Task goal: Within the entries below, please retype exactly the lines starting with the line that has "U23: buffer 74LS07" and going on through the line that has "U5: OR 74HC32", but not the pictures.

Data for processing:
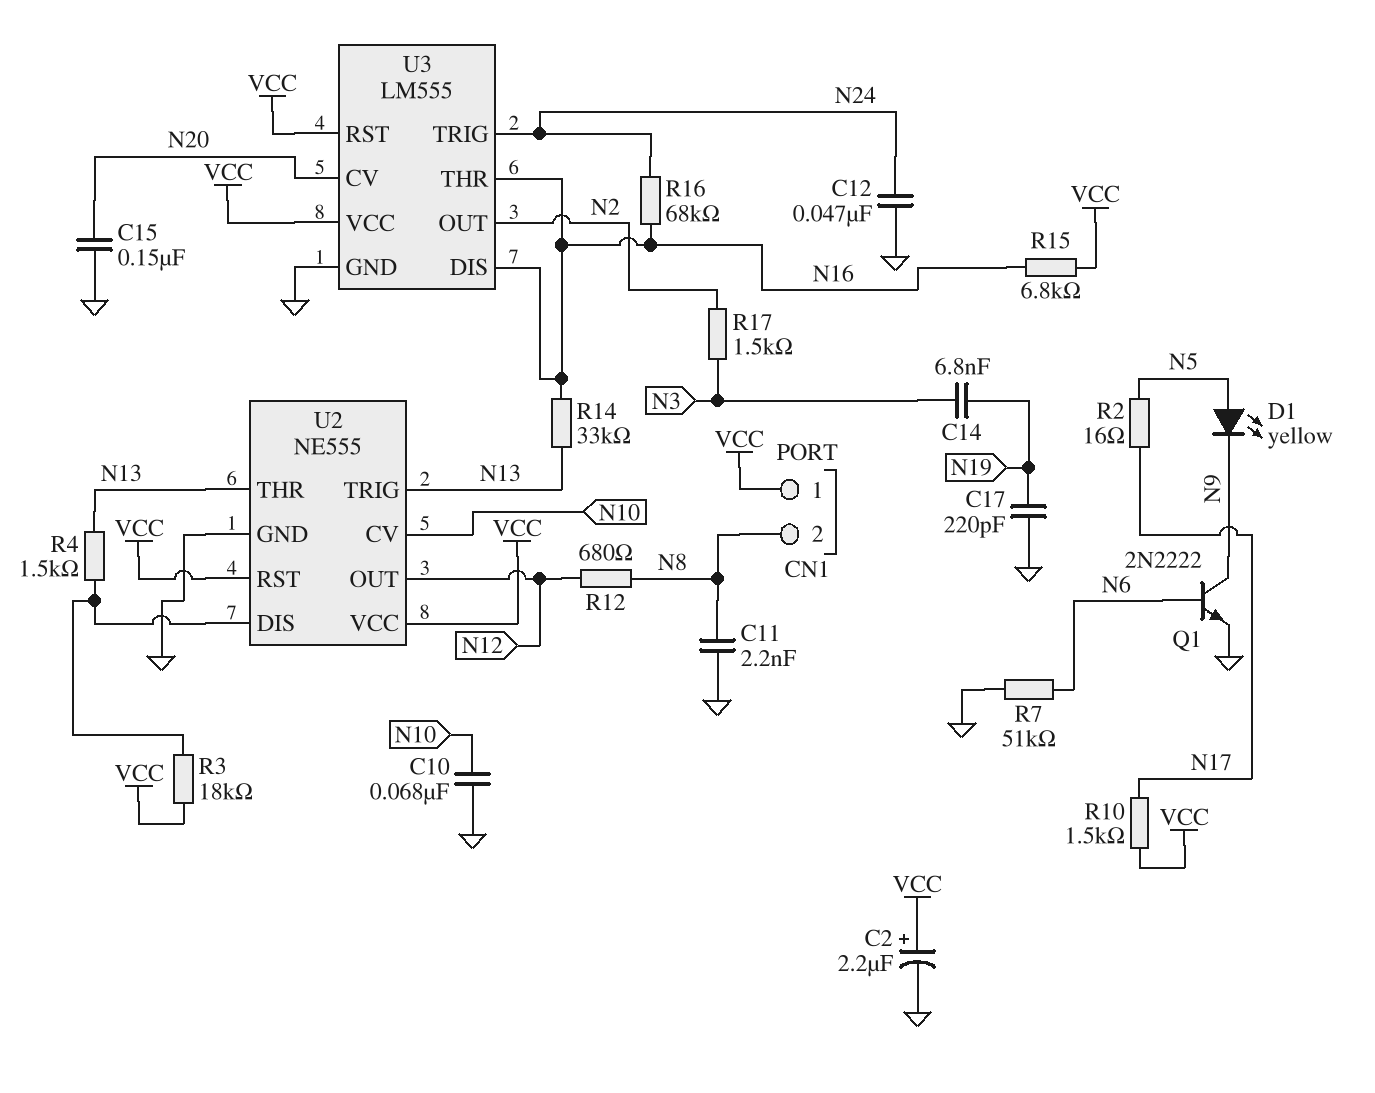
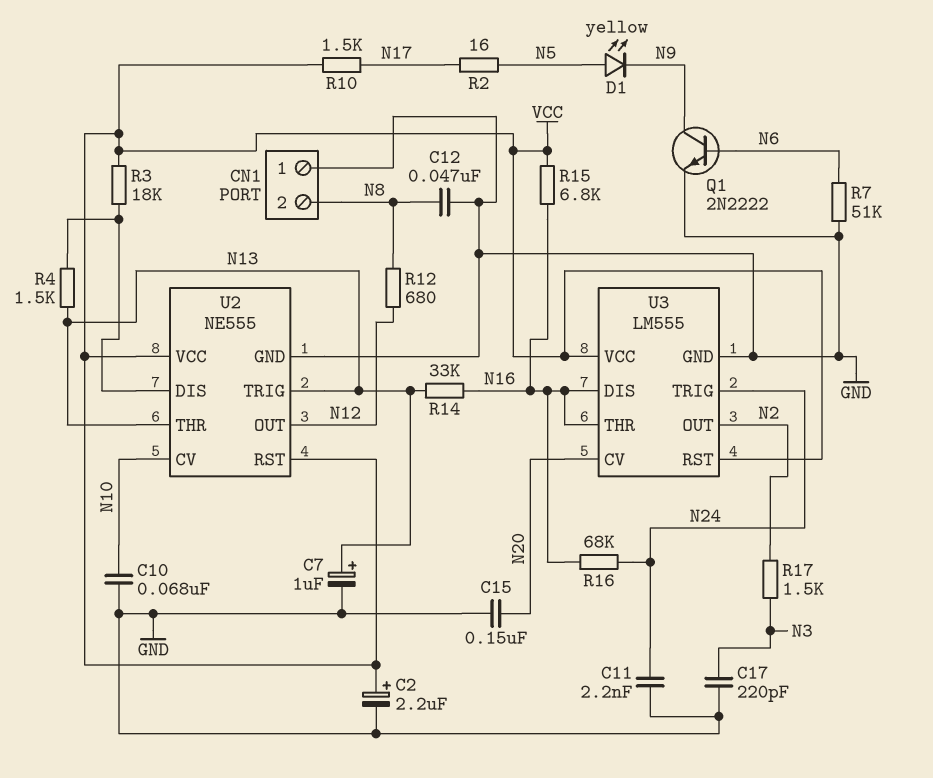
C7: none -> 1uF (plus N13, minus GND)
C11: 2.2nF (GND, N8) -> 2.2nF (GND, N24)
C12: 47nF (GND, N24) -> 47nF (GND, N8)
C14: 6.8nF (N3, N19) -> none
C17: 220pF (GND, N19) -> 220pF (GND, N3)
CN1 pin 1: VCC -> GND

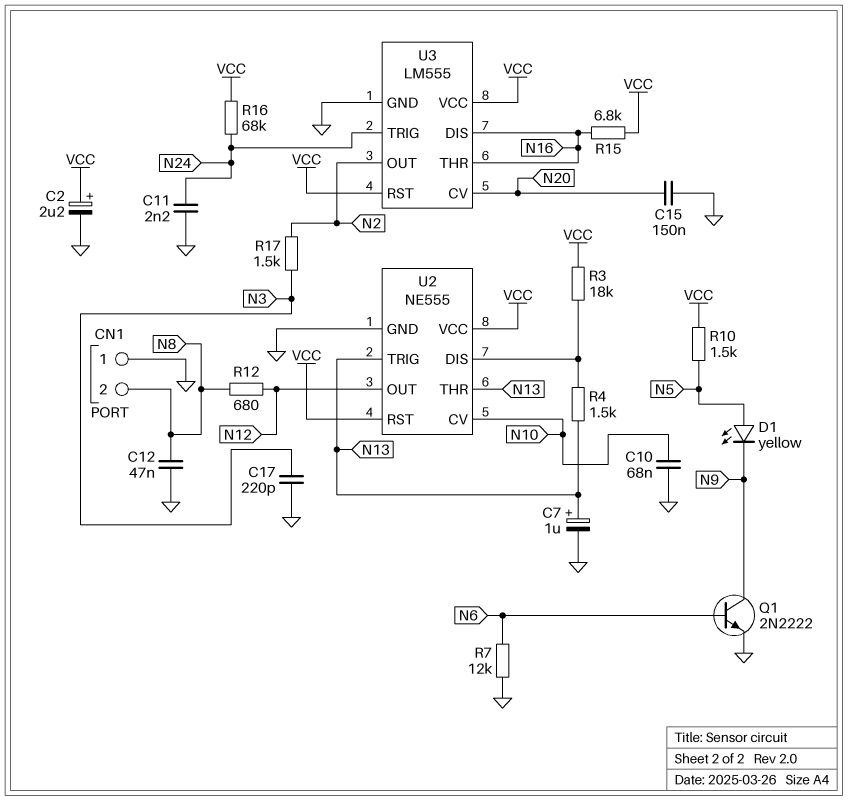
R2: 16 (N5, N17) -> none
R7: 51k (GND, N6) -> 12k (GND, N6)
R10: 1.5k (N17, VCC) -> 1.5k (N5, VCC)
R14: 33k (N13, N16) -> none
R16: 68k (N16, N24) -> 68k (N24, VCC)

...

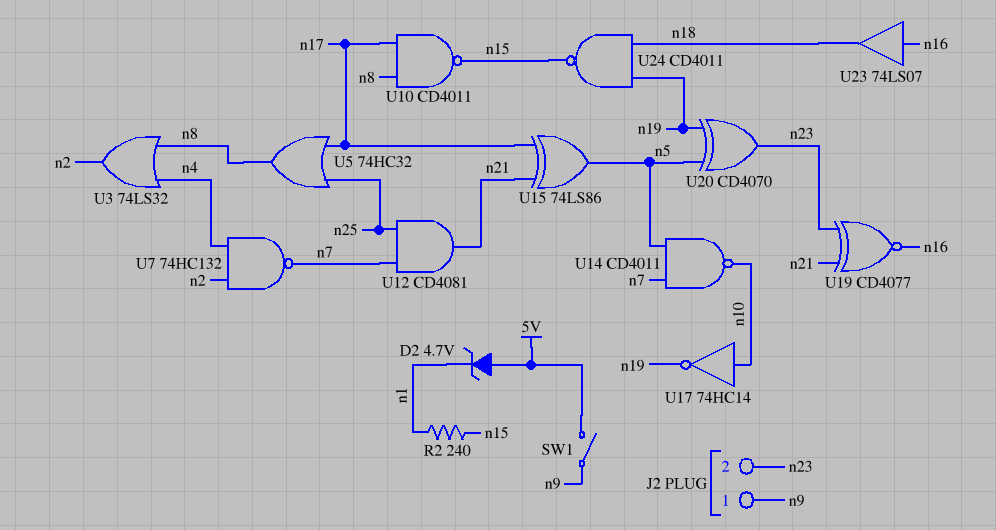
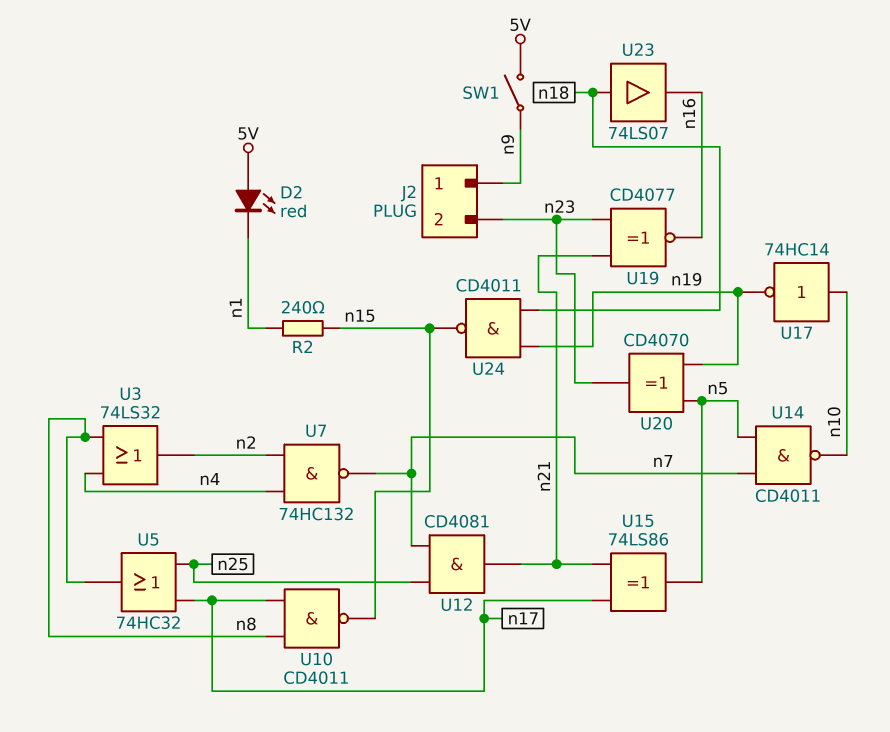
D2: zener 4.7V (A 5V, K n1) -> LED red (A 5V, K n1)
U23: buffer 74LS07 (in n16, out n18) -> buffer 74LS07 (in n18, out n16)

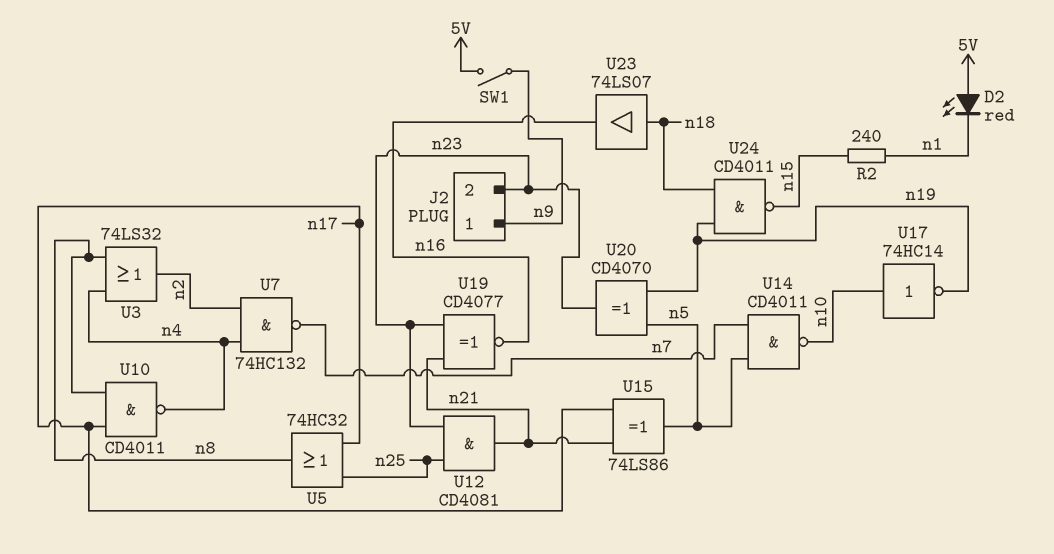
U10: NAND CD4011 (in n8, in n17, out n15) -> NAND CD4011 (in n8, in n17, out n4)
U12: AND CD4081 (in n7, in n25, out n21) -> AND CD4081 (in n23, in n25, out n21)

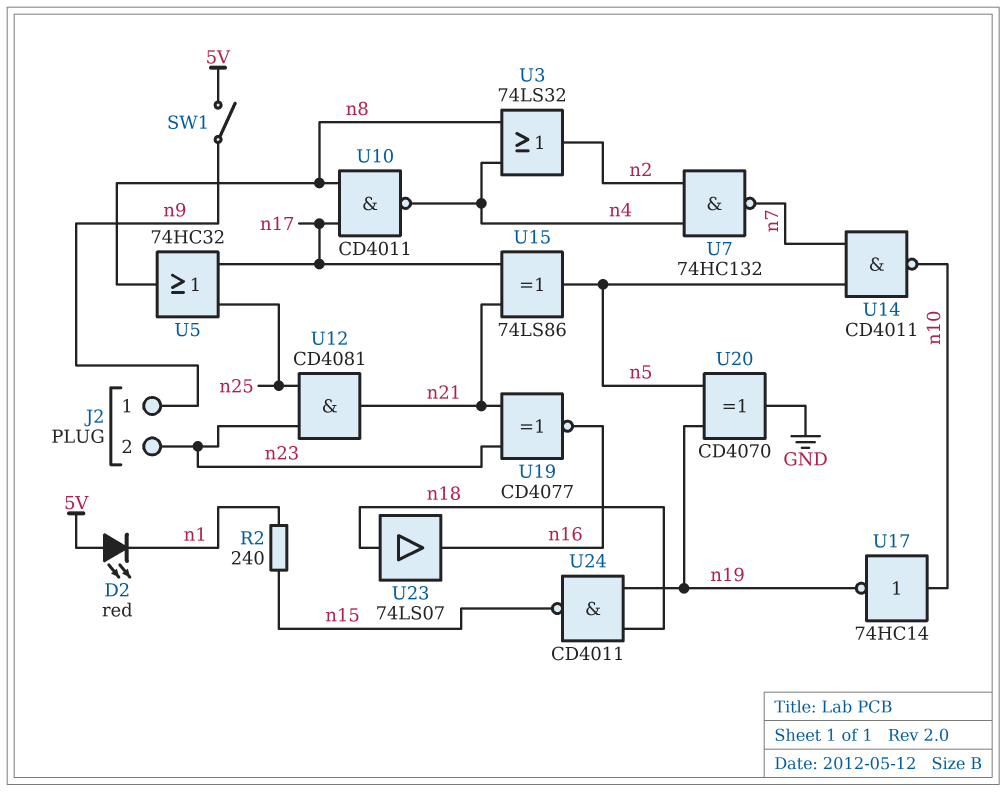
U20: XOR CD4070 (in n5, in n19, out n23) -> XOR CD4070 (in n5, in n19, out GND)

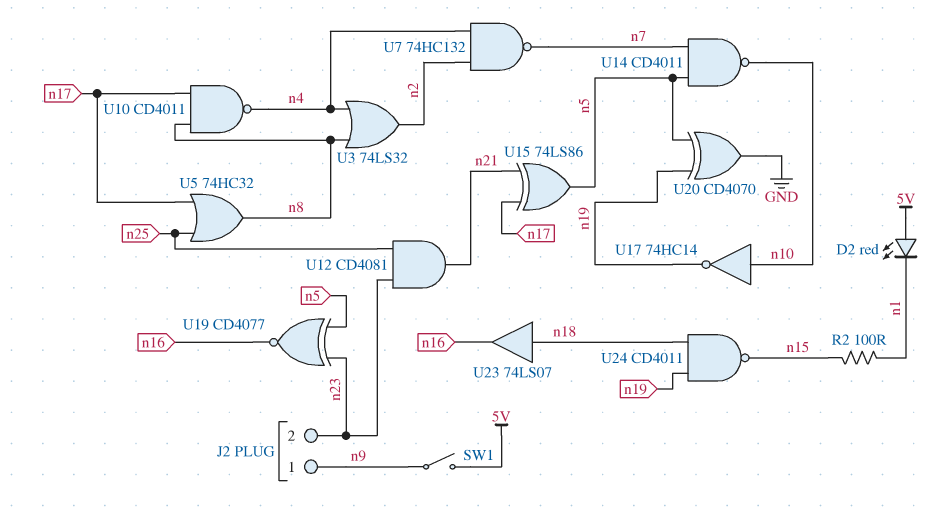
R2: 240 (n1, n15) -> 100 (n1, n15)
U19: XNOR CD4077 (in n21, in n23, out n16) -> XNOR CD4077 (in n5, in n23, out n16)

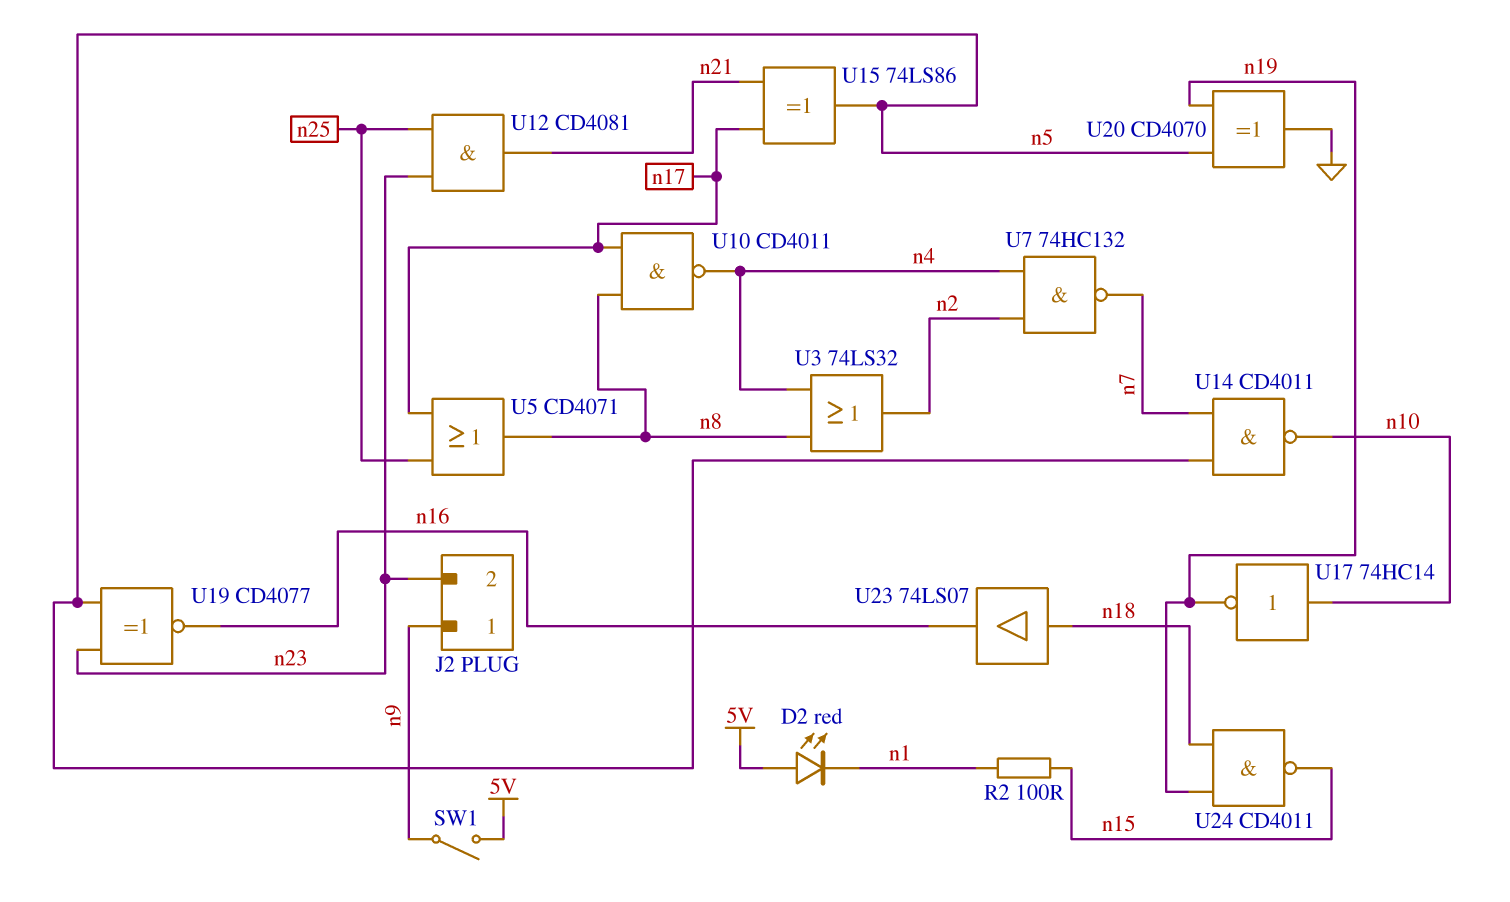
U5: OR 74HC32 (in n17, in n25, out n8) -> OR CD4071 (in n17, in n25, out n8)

Result for this exercise:
U23: buffer 74LS07 (in n16, out n18) -> buffer 74LS07 (in n18, out n16)

U10: NAND CD4011 (in n8, in n17, out n15) -> NAND CD4011 (in n8, in n17, out n4)
U12: AND CD4081 (in n7, in n25, out n21) -> AND CD4081 (in n23, in n25, out n21)

U20: XOR CD4070 (in n5, in n19, out n23) -> XOR CD4070 (in n5, in n19, out GND)

R2: 240 (n1, n15) -> 100 (n1, n15)
U19: XNOR CD4077 (in n21, in n23, out n16) -> XNOR CD4077 (in n5, in n23, out n16)

U5: OR 74HC32 (in n17, in n25, out n8) -> OR CD4071 (in n17, in n25, out n8)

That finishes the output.